If an entry holds a picture, skip the picture but copy everything else exactly.

● ● ● ● ● ● ●

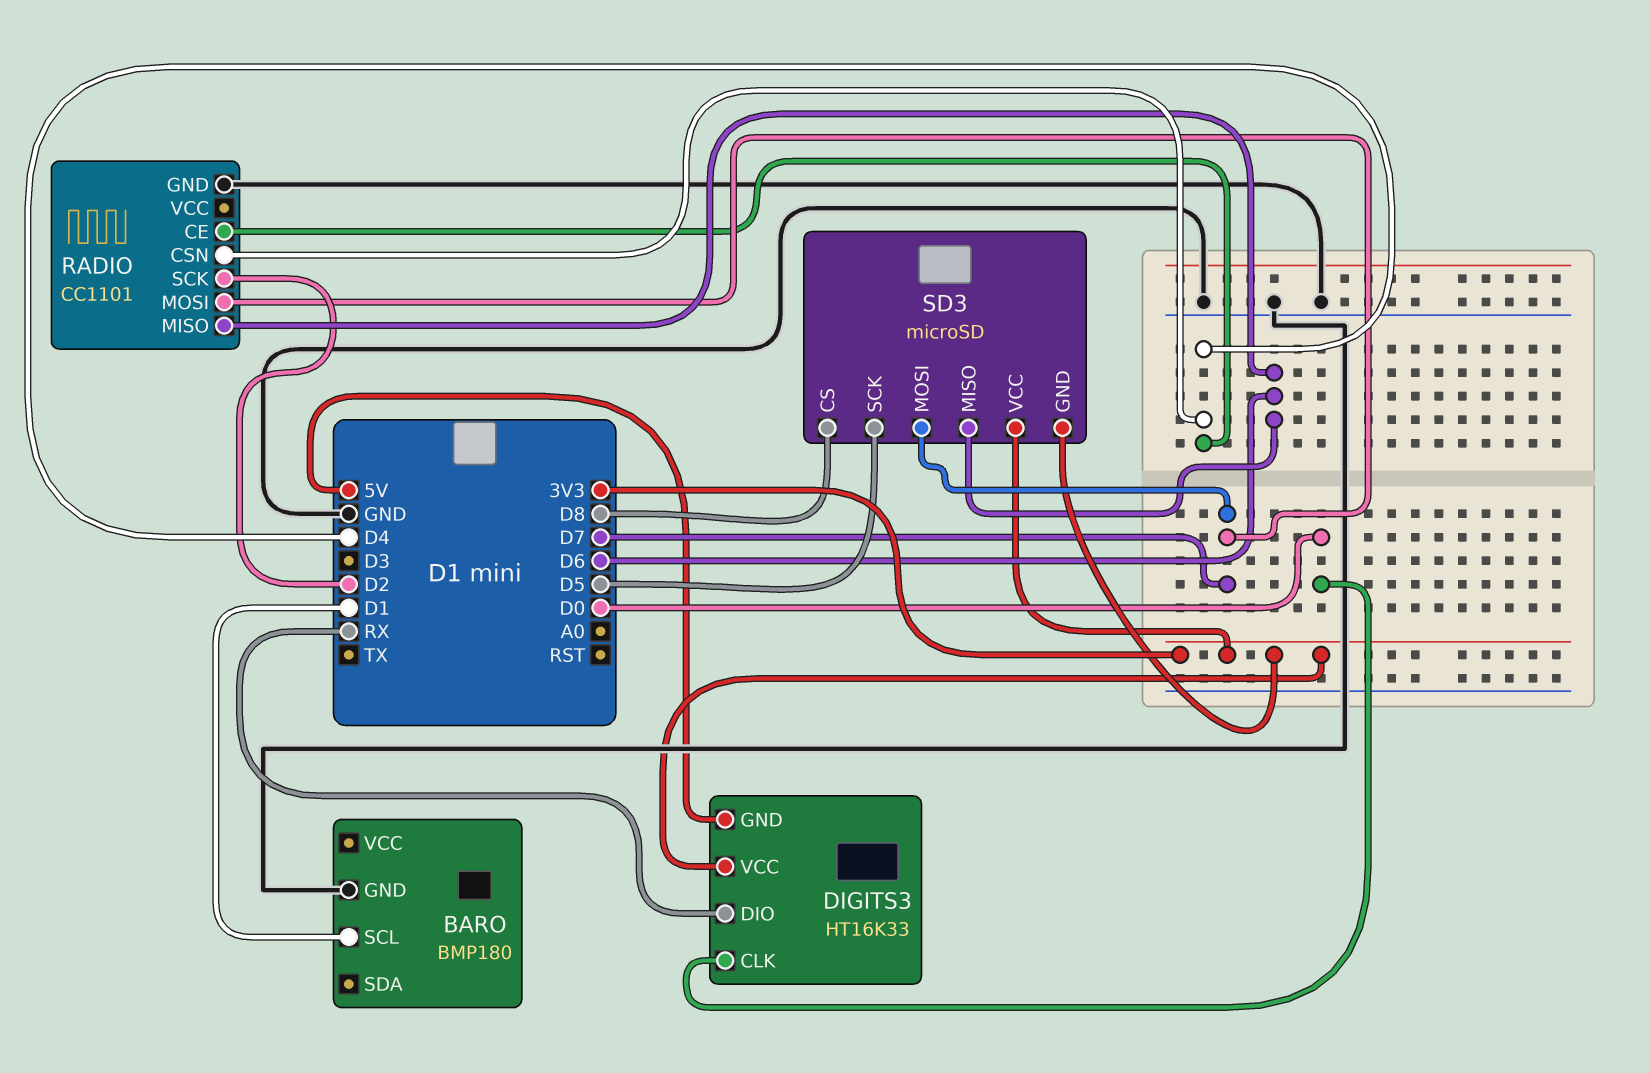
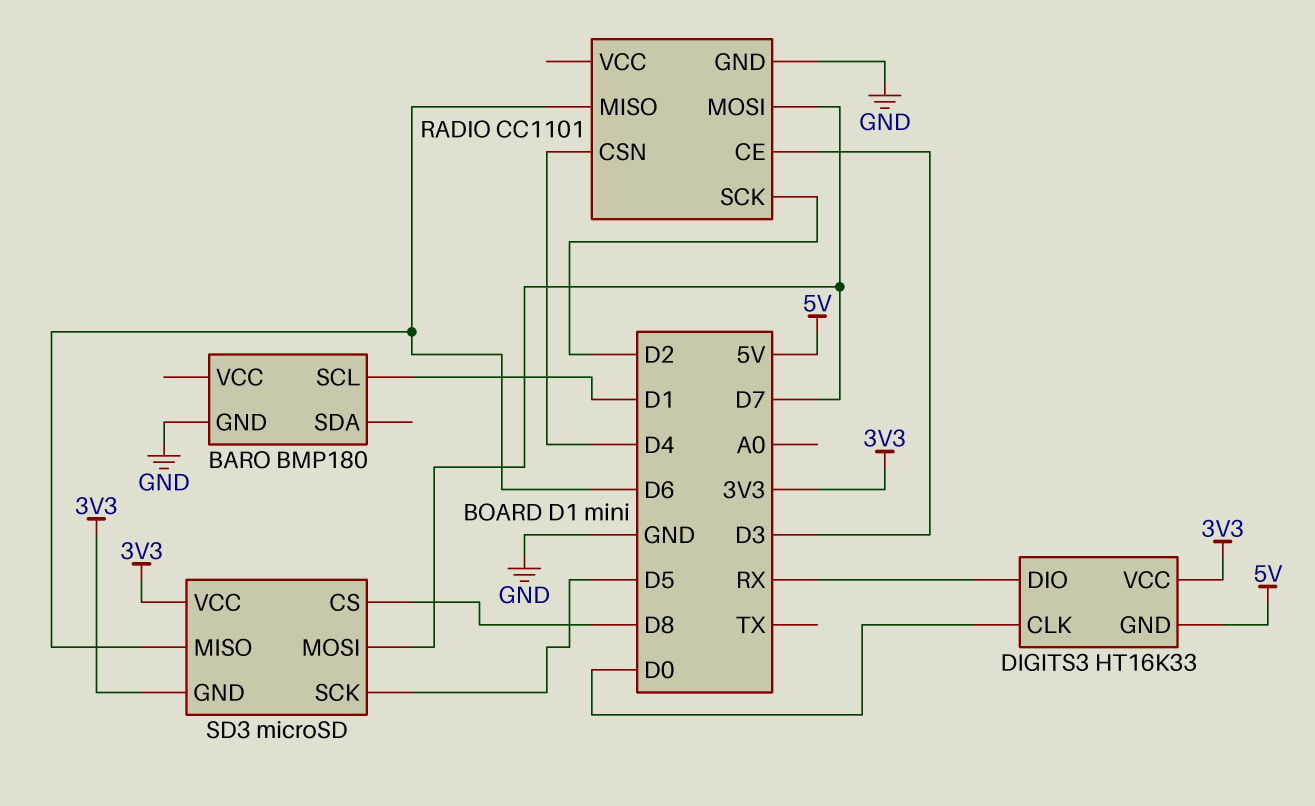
RADIO pin CE: D4 -> D3

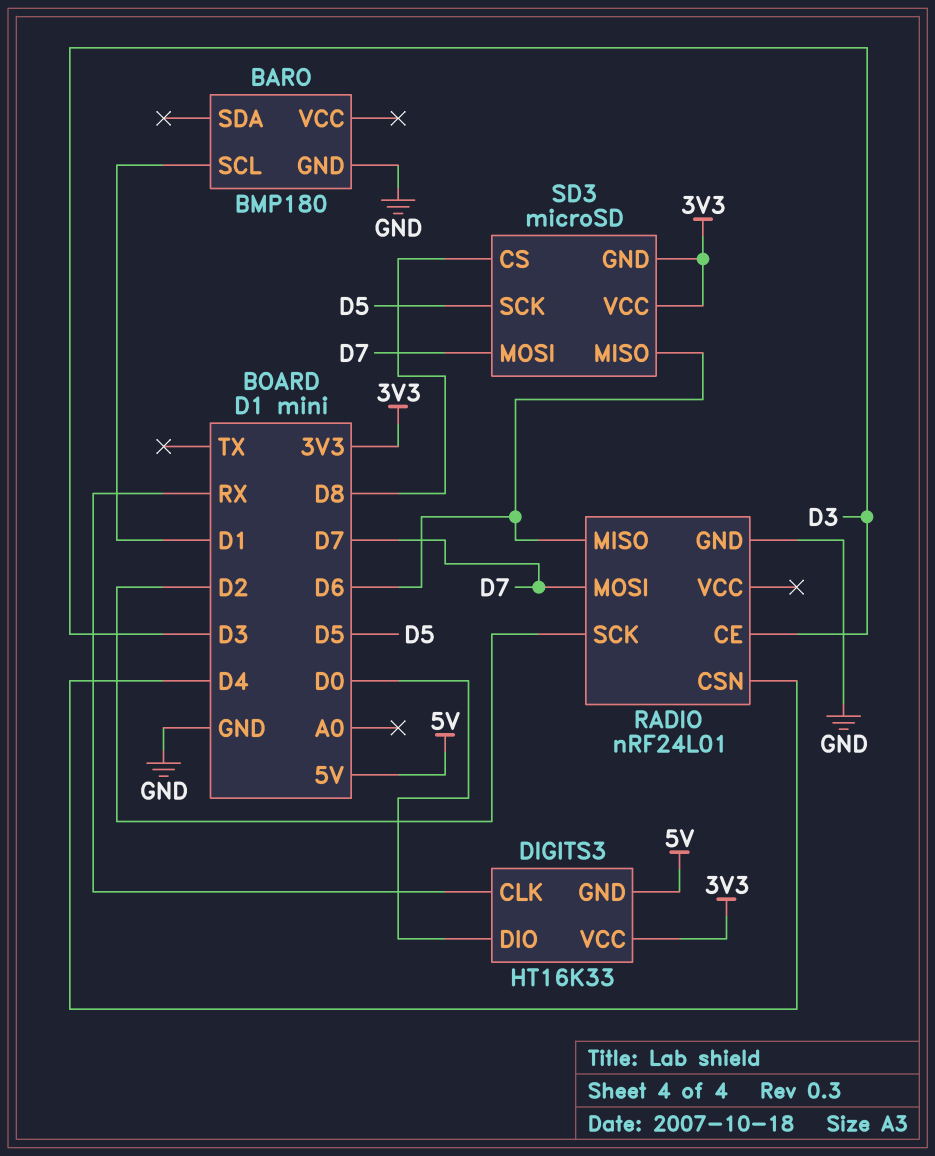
DIGITS3 pin CLK: D0 -> RX
DIGITS3 pin DIO: RX -> D0
RADIO: CC1101 -> nRF24L01

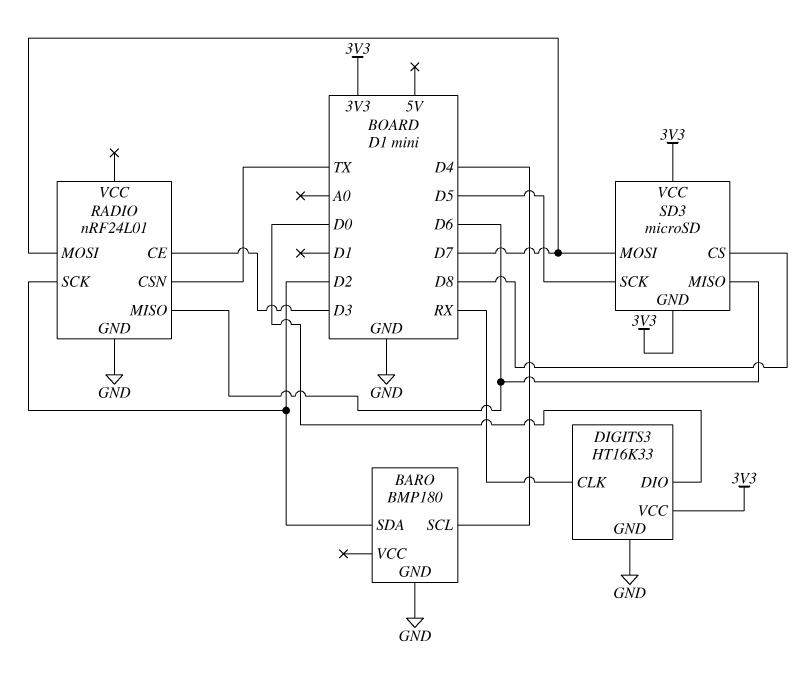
BARO pin SCL: D1 -> D4
BARO pin SDA: none -> D2
DIGITS3 pin GND: 5V -> GND
RADIO pin CSN: D4 -> TX

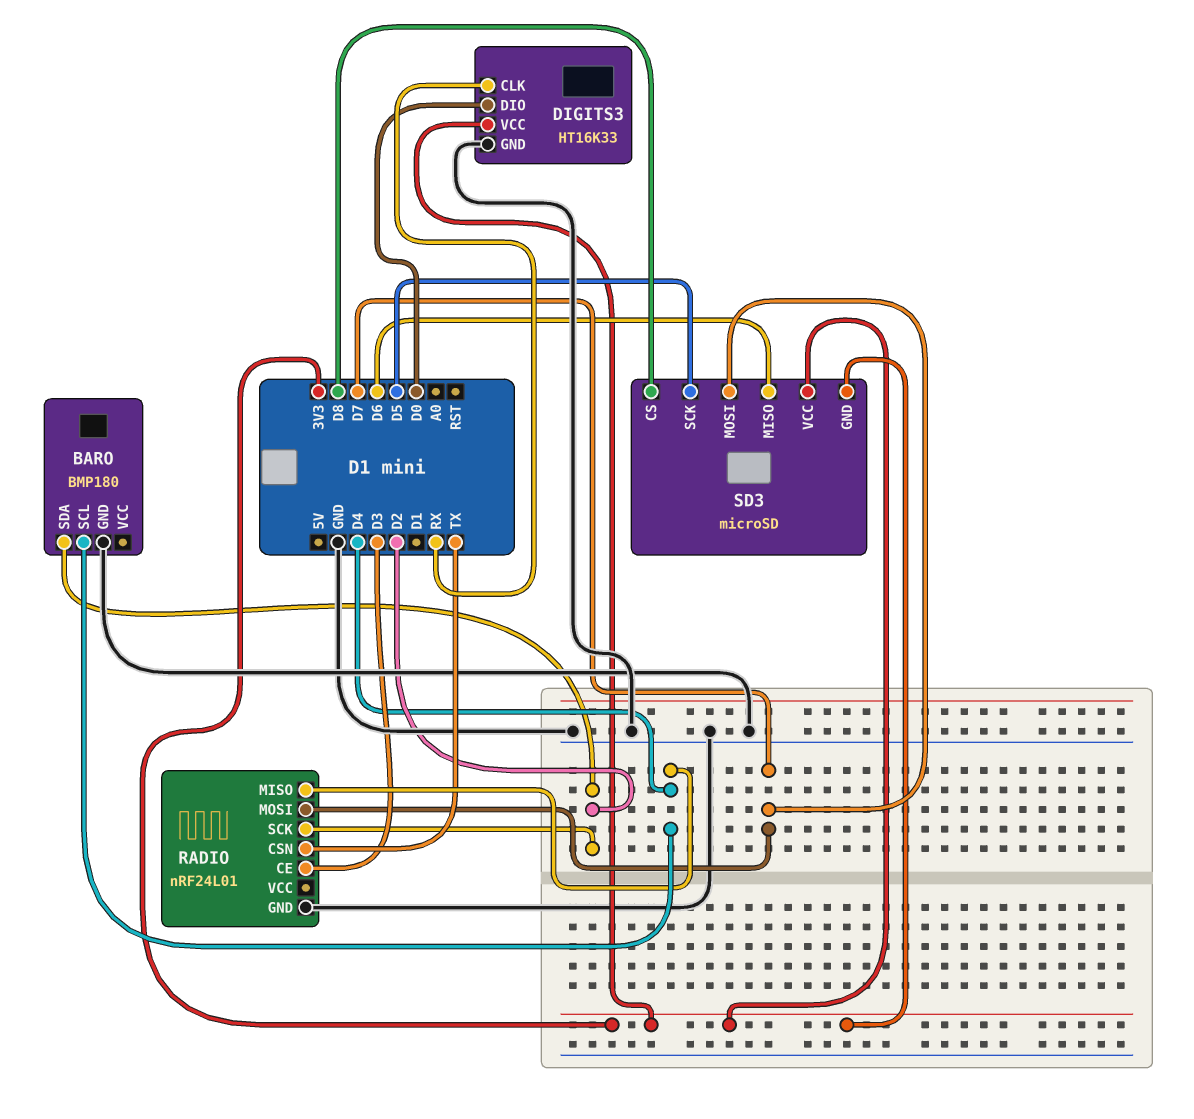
RADIO pin MISO: D6 -> D4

● ● ● ● ● ● ●

◆ Reply
RADIO pin CE: D4 -> D3

DIGITS3 pin CLK: D0 -> RX
DIGITS3 pin DIO: RX -> D0
RADIO: CC1101 -> nRF24L01

BARO pin SCL: D1 -> D4
BARO pin SDA: none -> D2
DIGITS3 pin GND: 5V -> GND
RADIO pin CSN: D4 -> TX

RADIO pin MISO: D6 -> D4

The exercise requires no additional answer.